• _TRY IT_
Only the lines from the one with "RELAY3: 12V-2CH -> 5V-2CH" to the end of the data below should be given again, exactly as written.

PROVIDED INFORMATION Start Marker

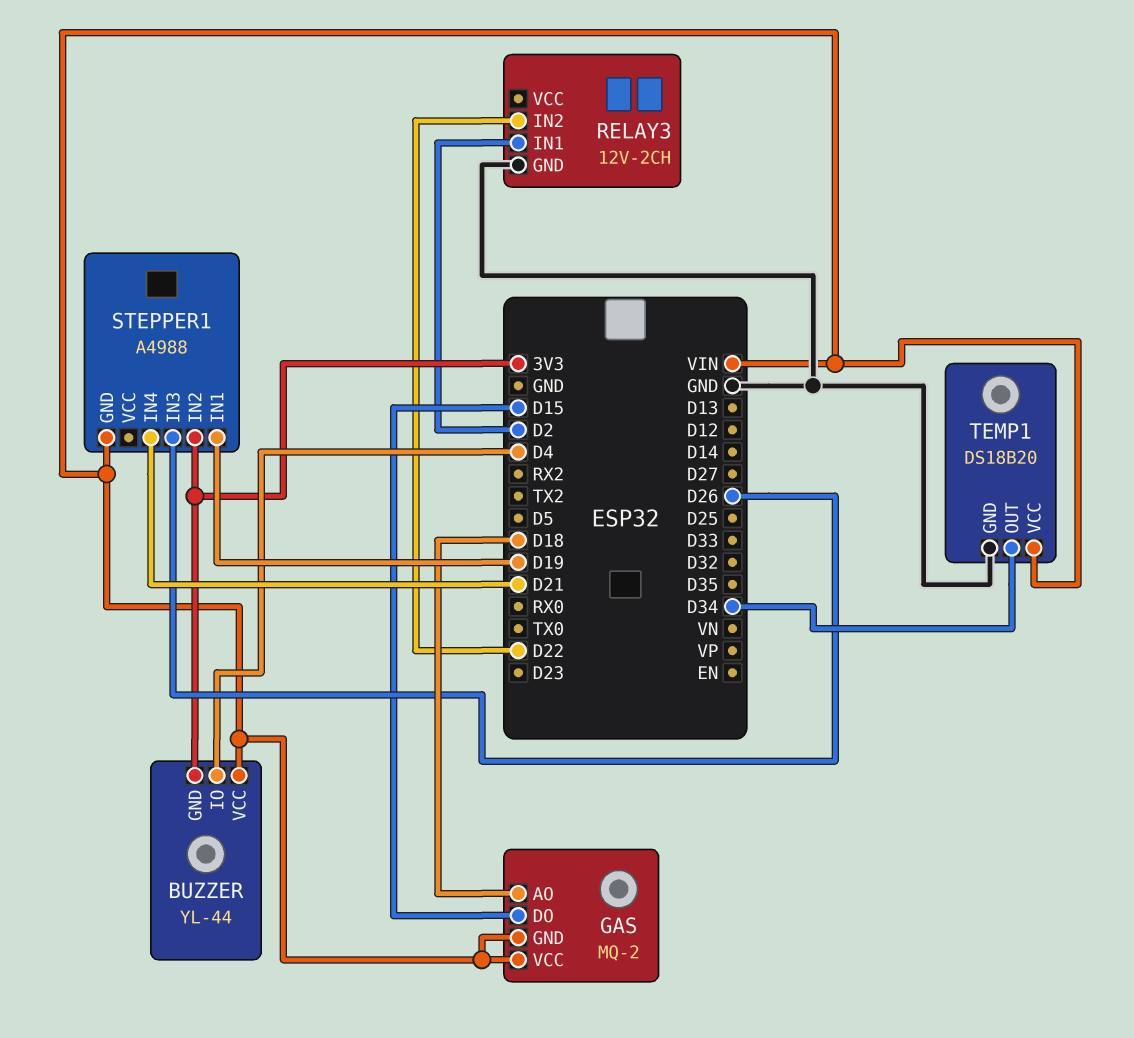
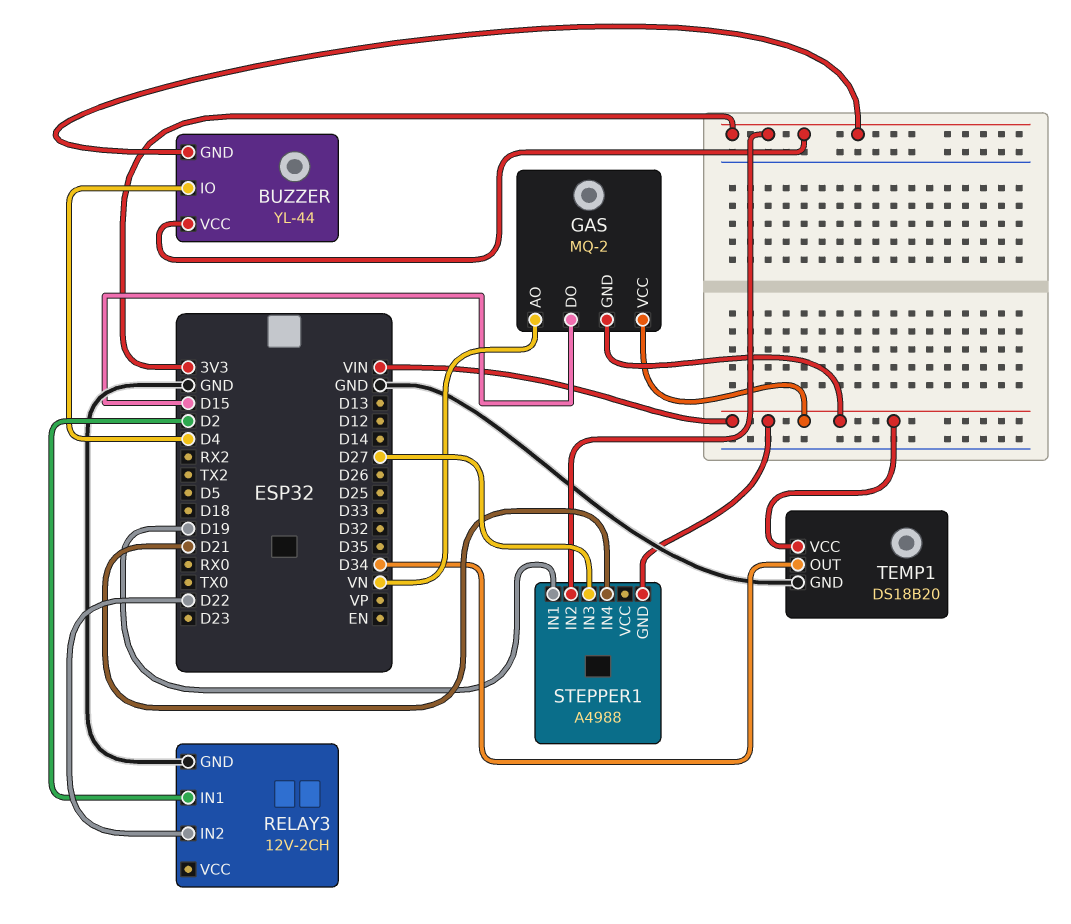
BUZZER pin VCC: VIN -> 3V3
GAS pin AO: D18 -> VN
STEPPER1 pin IN3: D26 -> D27

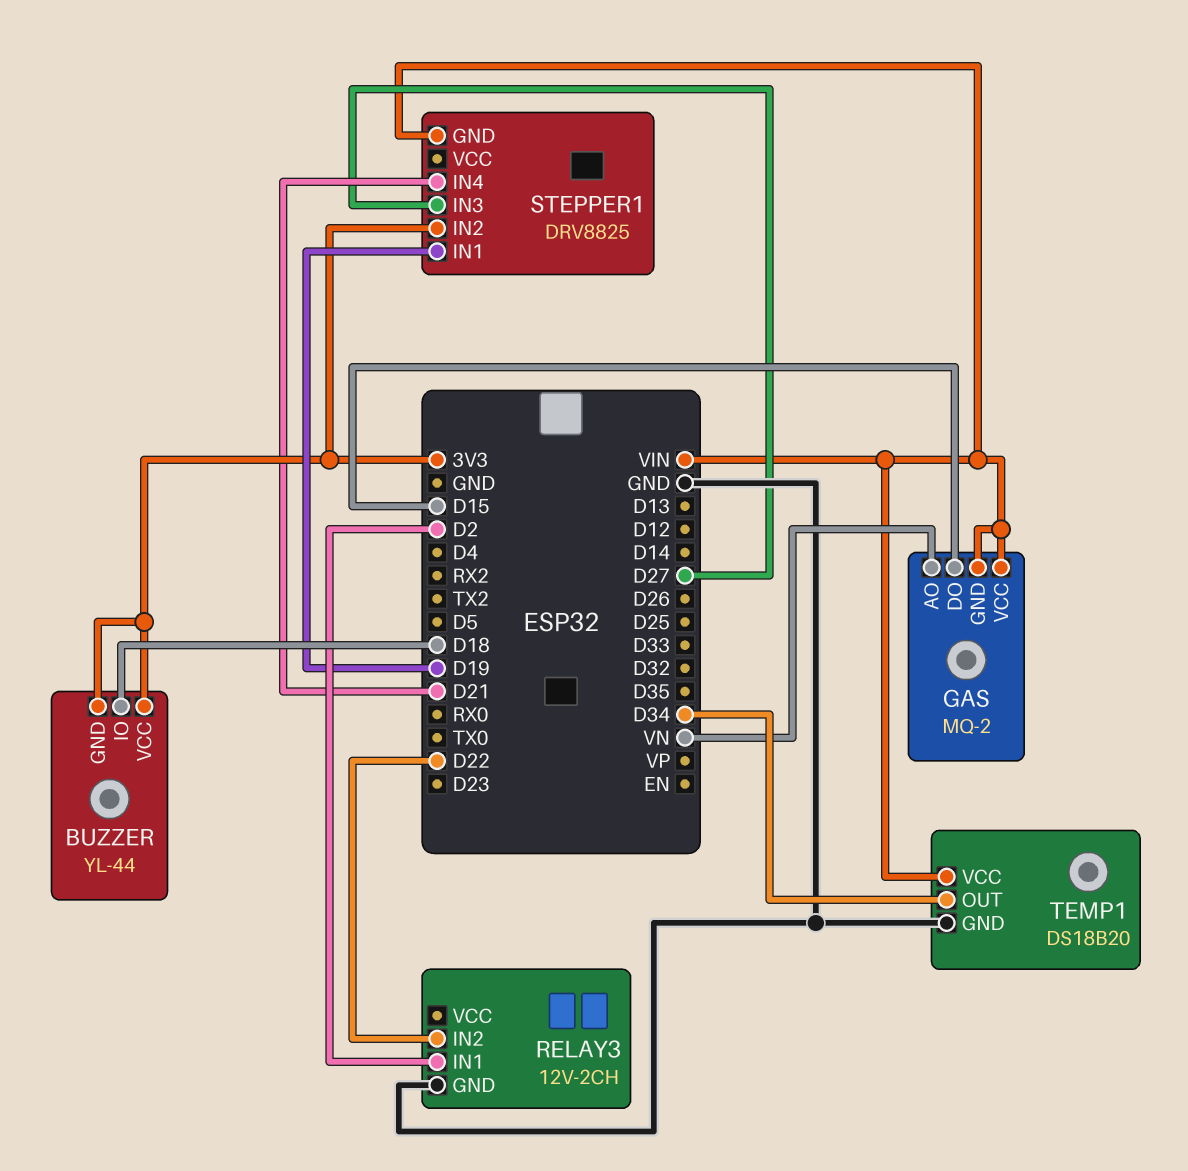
BUZZER pin IO: D4 -> D18
STEPPER1: A4988 -> DRV8825

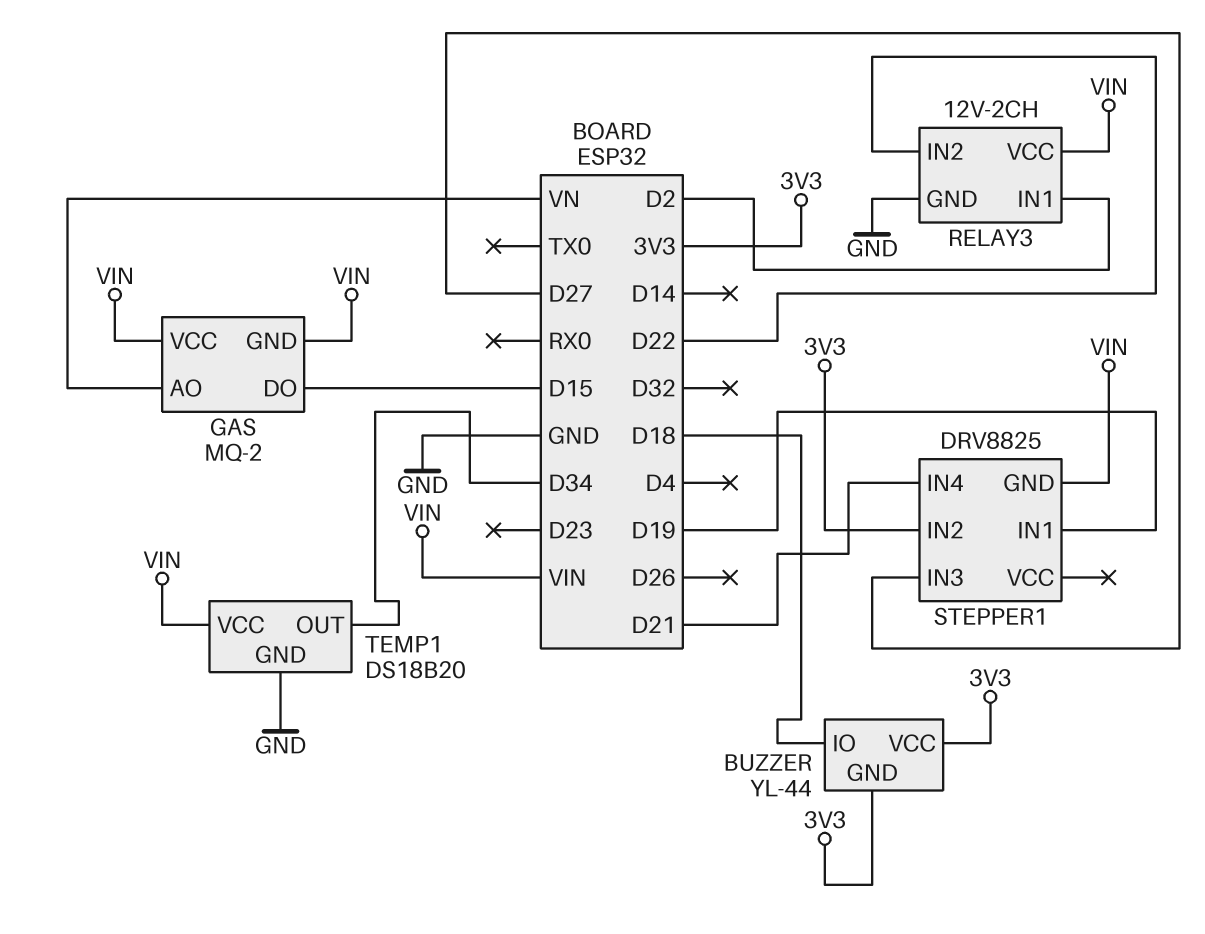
RELAY3 pin VCC: none -> VIN

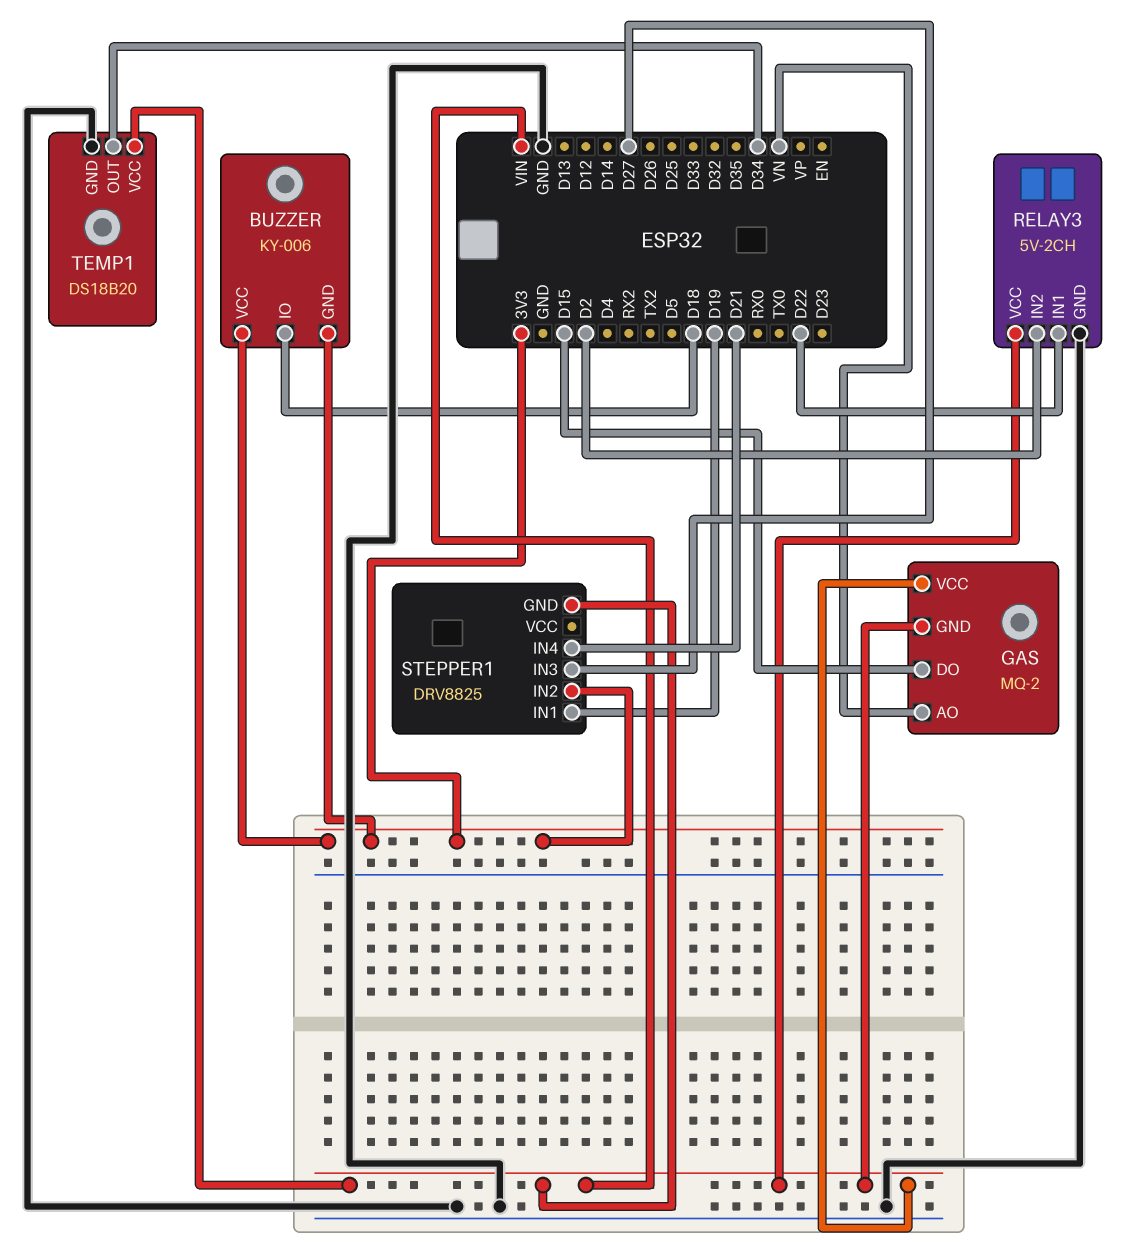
BUZZER: YL-44 -> KY-006
RELAY3: 12V-2CH -> 5V-2CH
RELAY3 pin IN1: D2 -> D22
RELAY3 pin IN2: D22 -> D2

PROVIDED INFORMATION End Marker

• _RESPONSE BOX_
RELAY3: 12V-2CH -> 5V-2CH
RELAY3 pin IN1: D2 -> D22
RELAY3 pin IN2: D22 -> D2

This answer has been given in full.